Wherever pictures occur in the entries below, leave them out and retype the rest exactly.

[Opening Provided data section]

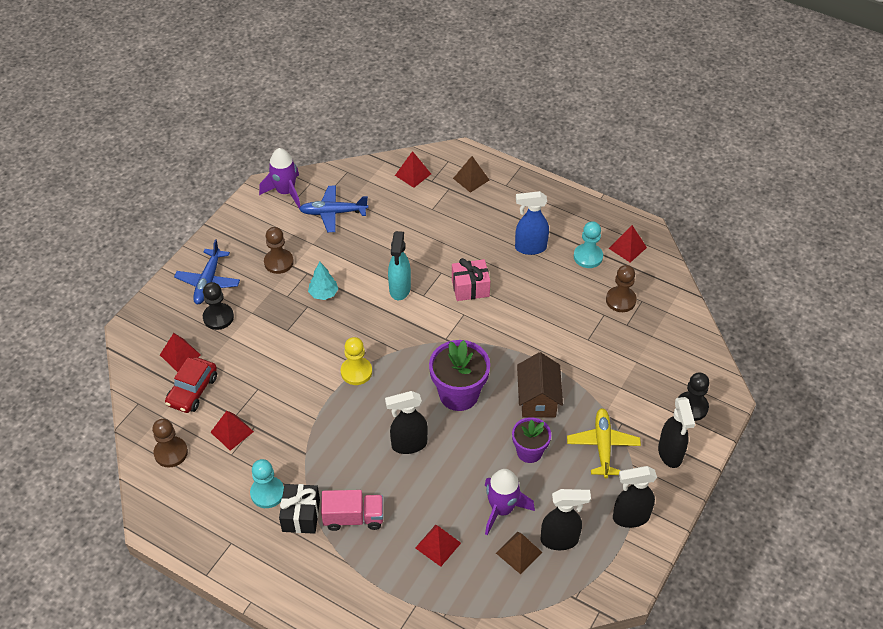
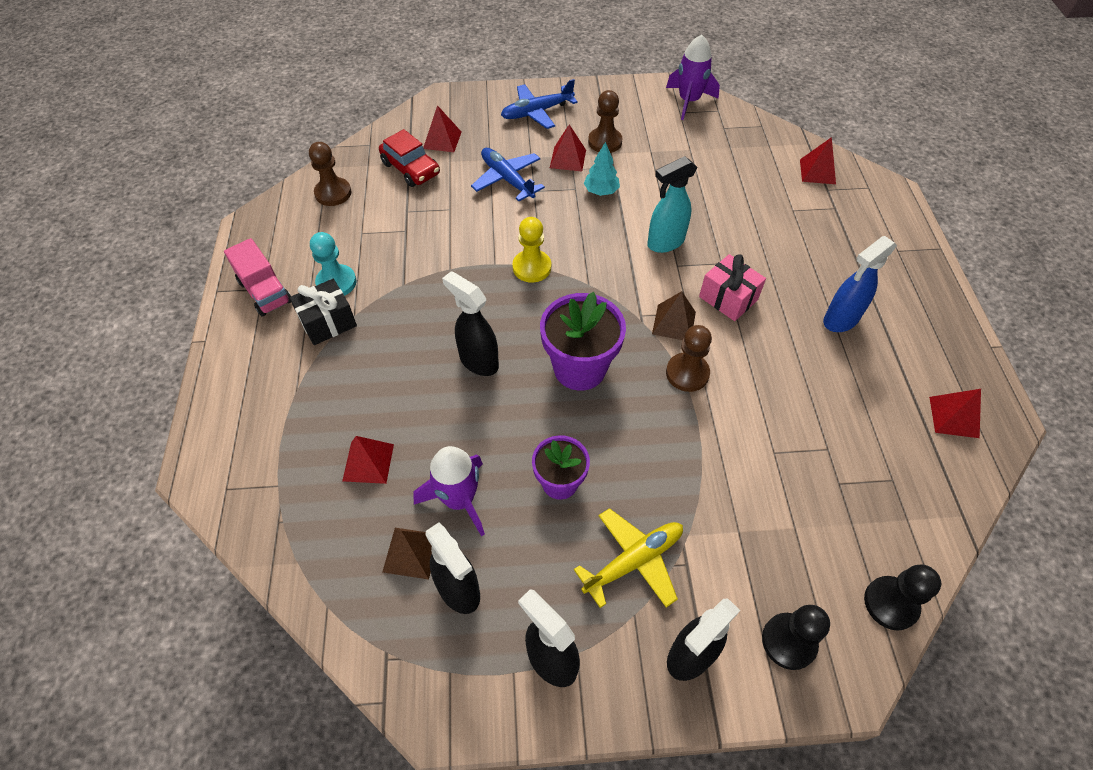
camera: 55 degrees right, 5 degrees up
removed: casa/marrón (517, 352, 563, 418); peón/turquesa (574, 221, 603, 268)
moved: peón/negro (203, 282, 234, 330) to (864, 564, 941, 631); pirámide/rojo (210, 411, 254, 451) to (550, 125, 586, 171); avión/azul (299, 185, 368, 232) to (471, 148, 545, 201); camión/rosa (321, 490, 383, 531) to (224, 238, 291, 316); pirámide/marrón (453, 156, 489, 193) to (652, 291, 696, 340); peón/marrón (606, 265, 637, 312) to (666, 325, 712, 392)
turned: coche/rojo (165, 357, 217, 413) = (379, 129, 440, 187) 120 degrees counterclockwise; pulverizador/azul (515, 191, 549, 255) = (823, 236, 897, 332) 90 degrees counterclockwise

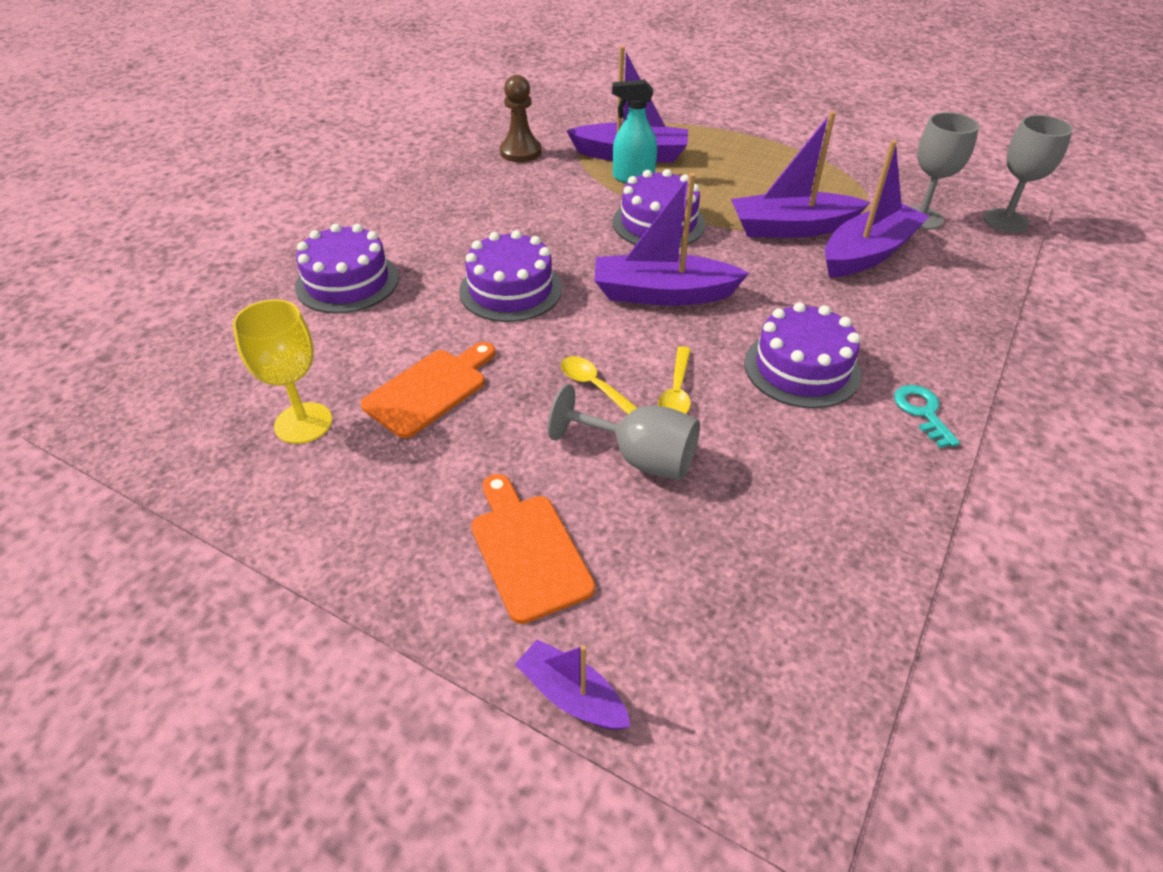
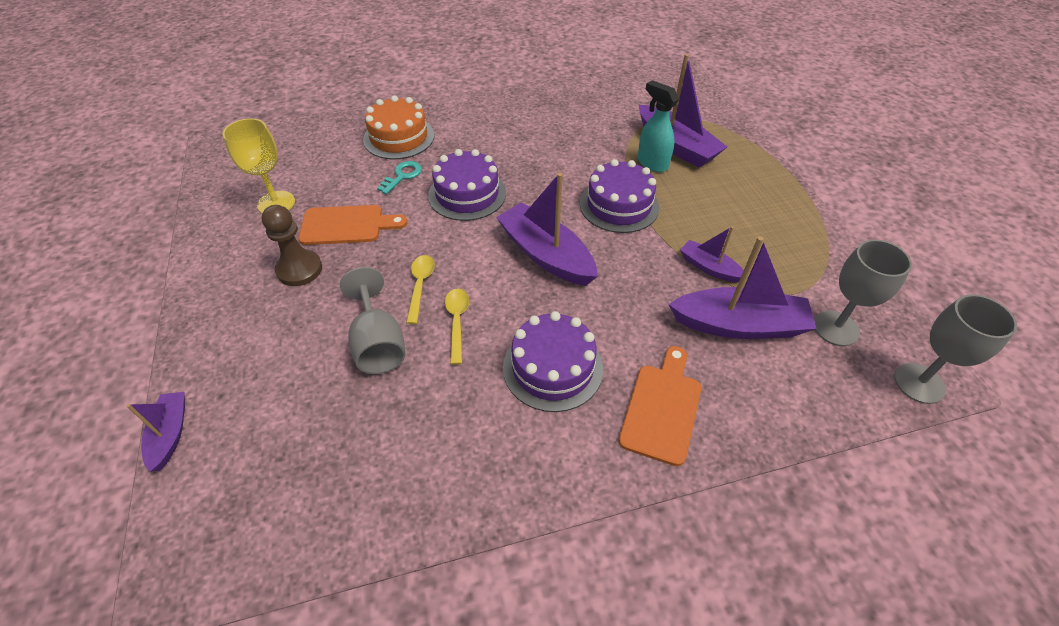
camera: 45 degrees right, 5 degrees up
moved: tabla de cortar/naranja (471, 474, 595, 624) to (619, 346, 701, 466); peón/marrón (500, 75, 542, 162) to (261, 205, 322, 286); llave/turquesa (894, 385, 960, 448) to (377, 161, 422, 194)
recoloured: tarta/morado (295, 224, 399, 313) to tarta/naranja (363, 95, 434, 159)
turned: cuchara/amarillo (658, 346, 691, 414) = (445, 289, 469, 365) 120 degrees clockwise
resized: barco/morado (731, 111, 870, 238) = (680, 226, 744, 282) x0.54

[Closing Provided data section]

Task answer:
camera: 55 degrees right, 5 degrees up
removed: casa/marrón (517, 352, 563, 418); peón/turquesa (574, 221, 603, 268)
moved: peón/negro (203, 282, 234, 330) to (864, 564, 941, 631); pirámide/rojo (210, 411, 254, 451) to (550, 125, 586, 171); avión/azul (299, 185, 368, 232) to (471, 148, 545, 201); camión/rosa (321, 490, 383, 531) to (224, 238, 291, 316); pirámide/marrón (453, 156, 489, 193) to (652, 291, 696, 340); peón/marrón (606, 265, 637, 312) to (666, 325, 712, 392)
turned: coche/rojo (165, 357, 217, 413) = (379, 129, 440, 187) 120 degrees counterclockwise; pulverizador/azul (515, 191, 549, 255) = (823, 236, 897, 332) 90 degrees counterclockwise

camera: 45 degrees right, 5 degrees up
moved: tabla de cortar/naranja (471, 474, 595, 624) to (619, 346, 701, 466); peón/marrón (500, 75, 542, 162) to (261, 205, 322, 286); llave/turquesa (894, 385, 960, 448) to (377, 161, 422, 194)
recoloured: tarta/morado (295, 224, 399, 313) to tarta/naranja (363, 95, 434, 159)
turned: cuchara/amarillo (658, 346, 691, 414) = (445, 289, 469, 365) 120 degrees clockwise
resized: barco/morado (731, 111, 870, 238) = (680, 226, 744, 282) x0.54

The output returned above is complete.